• [Assigned task]:
Please copy exactly the lines from the first in the records through the line that contains "none -> cyan plate J5:J6 level 1", but not the pictures.

#### Data

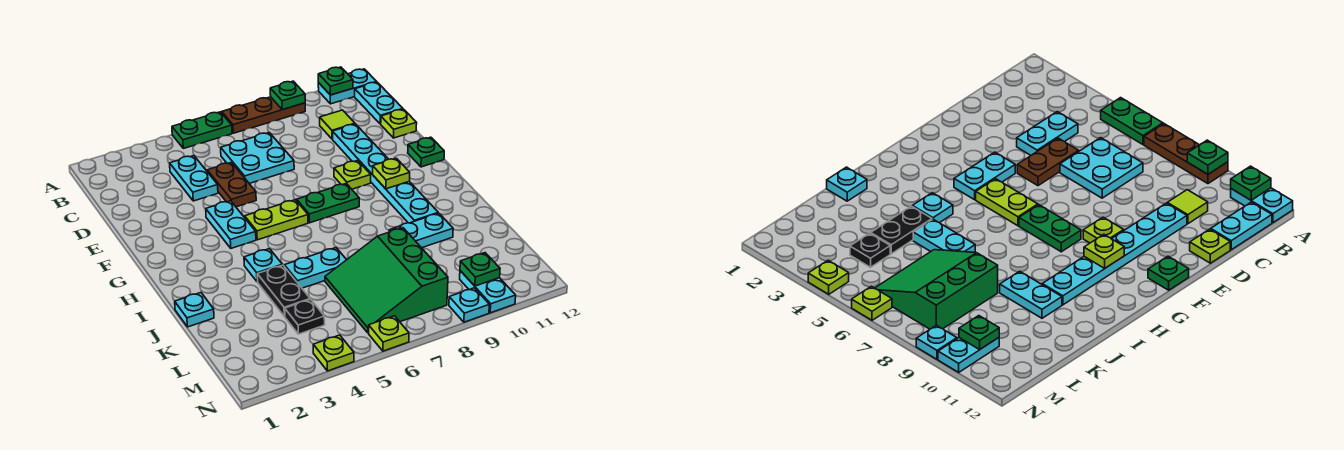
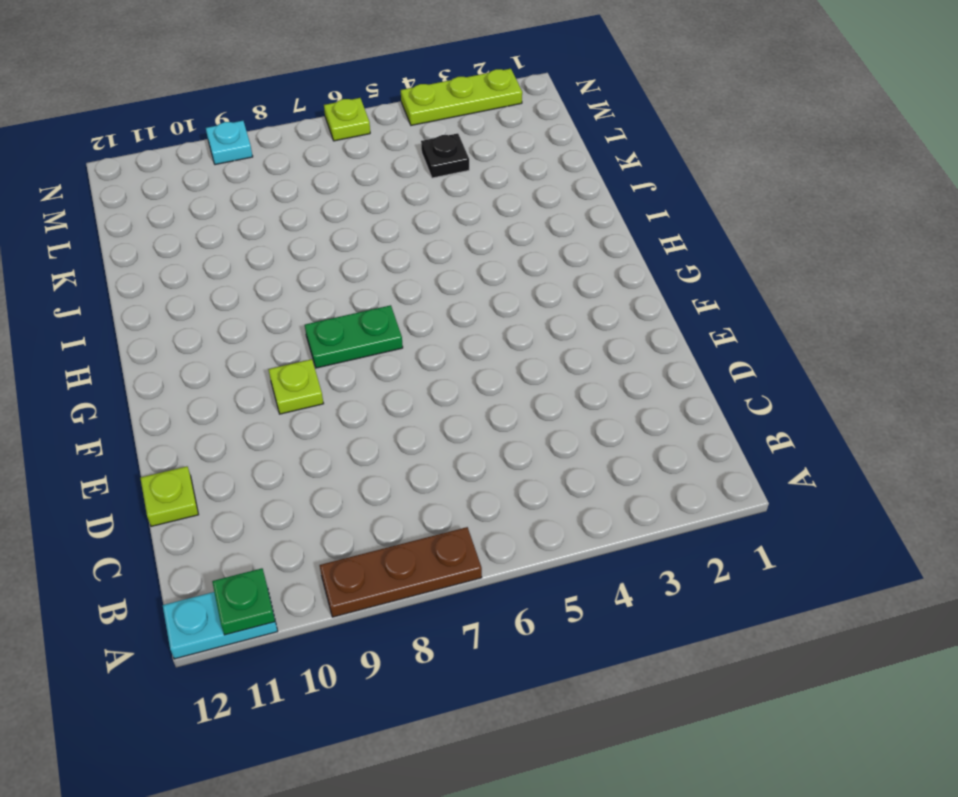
lime plate N2:N4 level 1 -> lime plate N4 level 1
none -> green plate A5:A6 level 1
none -> cyan plate B12:C12 level 1
none -> cyan plate C4:D4 level 1
none -> cyan plate C6:D7 level 1

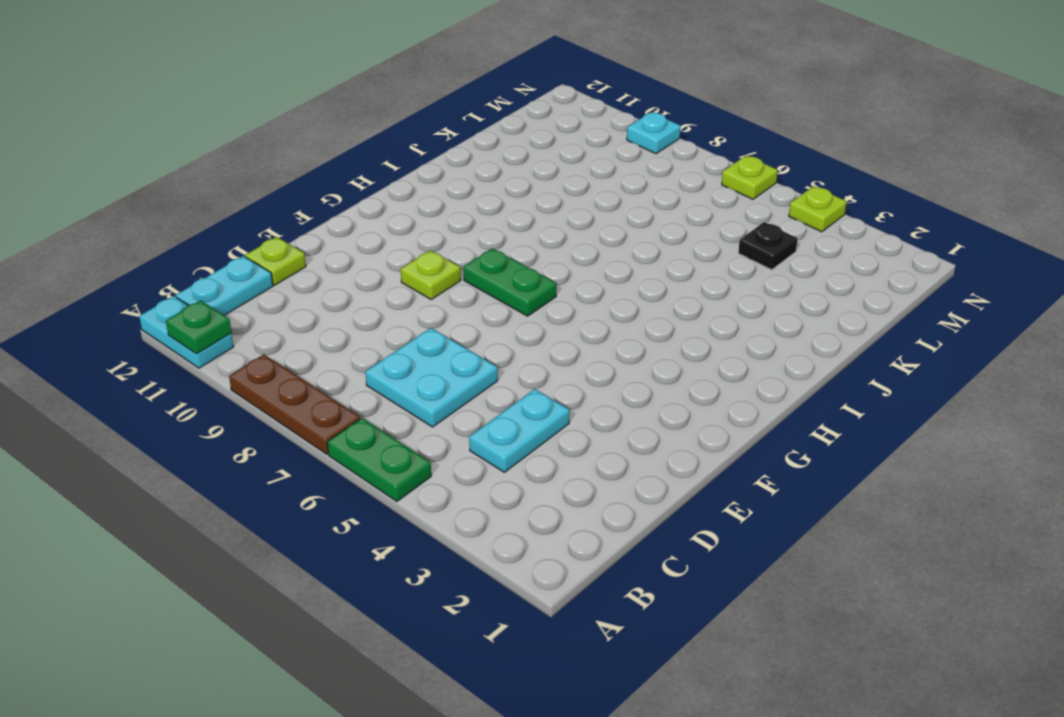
none -> lime tile C10 level 1
none -> brown plate D5:E5 level 1
none -> cyan plate D10:I10 level 1
none -> cyan plate F4:G4 level 1

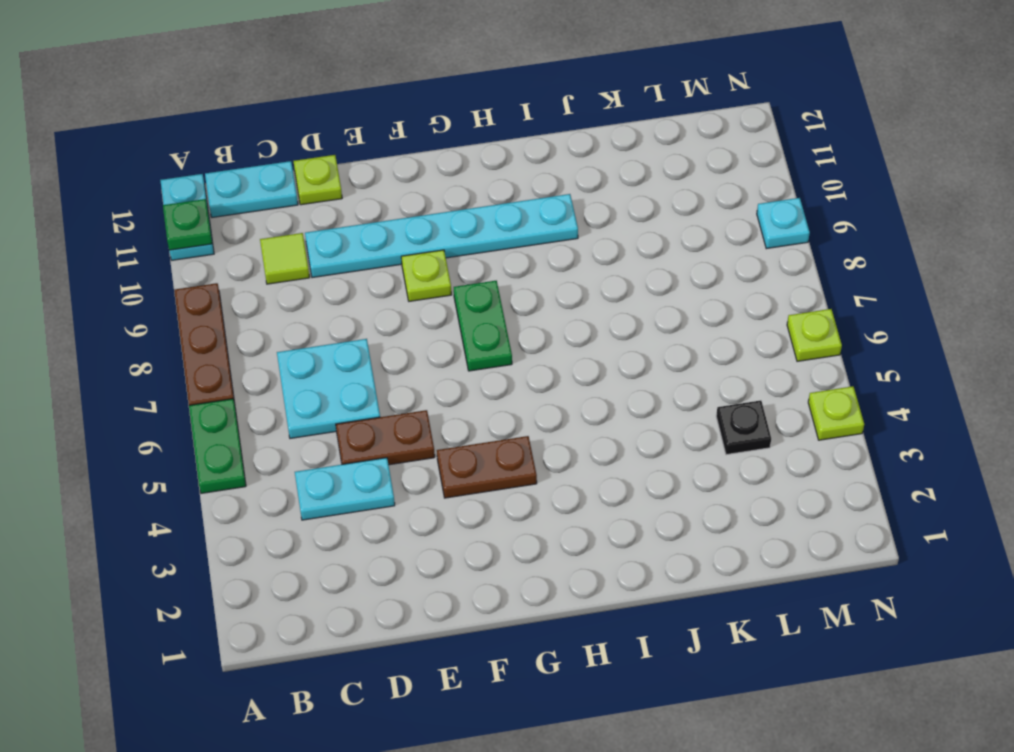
brown plate F4:G4 level 1 -> cyan plate F4:G4 level 1
none -> green plate F12 level 1
none -> lime plate G5:G6 level 1
none -> cyan plate I4 level 1
none -> cyan plate J1 level 1

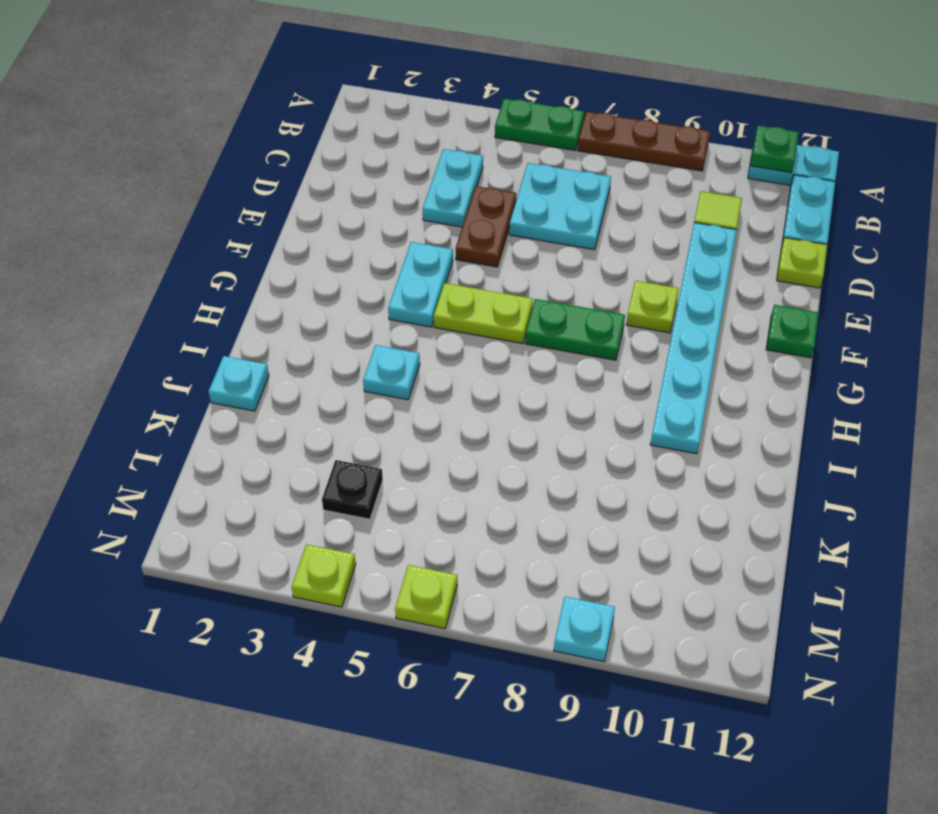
none -> black plate J4:K4 level 1
none -> cyan plate J5:J6 level 1
none -> cyan plate J9:J10 level 1
none -> green slope K6:M8 level 1 top 8

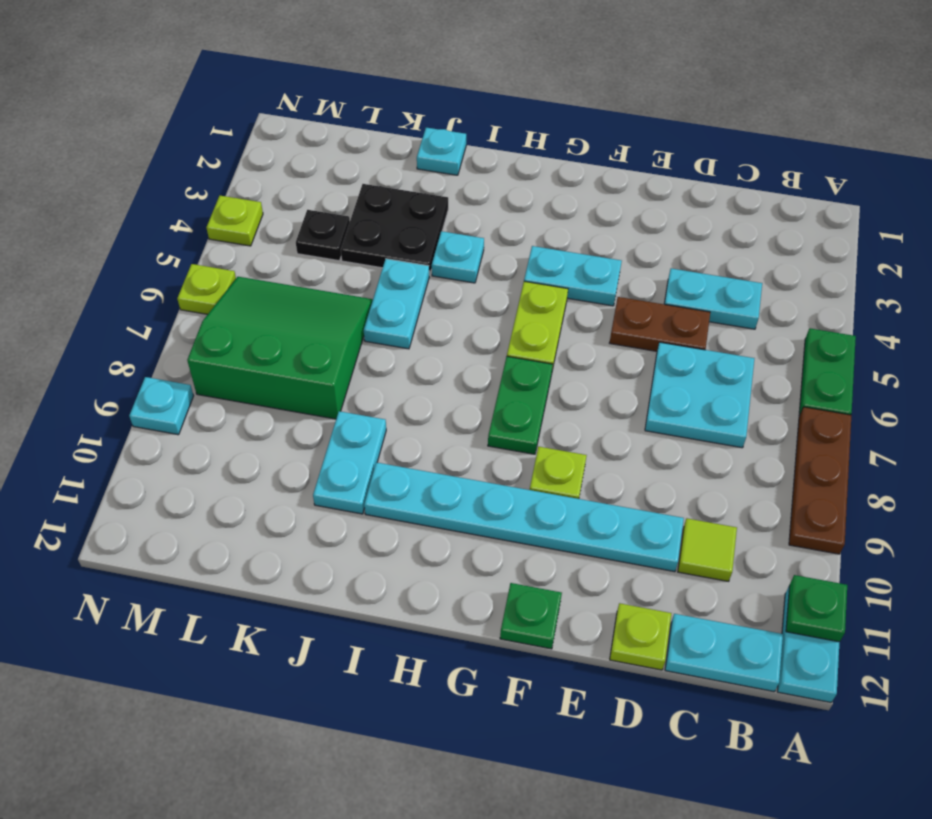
black plate J3:K4 level 1 -> black plate J4:K4 level 1
none -> cyan plate M10:N10 level 1
none -> green plate A9 level 2
none -> lime plate G10 level 2
none -> green plate M10 level 2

########

• [Answer to the exercise]:
lime plate N2:N4 level 1 -> lime plate N4 level 1
none -> green plate A5:A6 level 1
none -> cyan plate B12:C12 level 1
none -> cyan plate C4:D4 level 1
none -> cyan plate C6:D7 level 1

none -> lime tile C10 level 1
none -> brown plate D5:E5 level 1
none -> cyan plate D10:I10 level 1
none -> cyan plate F4:G4 level 1

brown plate F4:G4 level 1 -> cyan plate F4:G4 level 1
none -> green plate F12 level 1
none -> lime plate G5:G6 level 1
none -> cyan plate I4 level 1
none -> cyan plate J1 level 1

none -> black plate J4:K4 level 1
none -> cyan plate J5:J6 level 1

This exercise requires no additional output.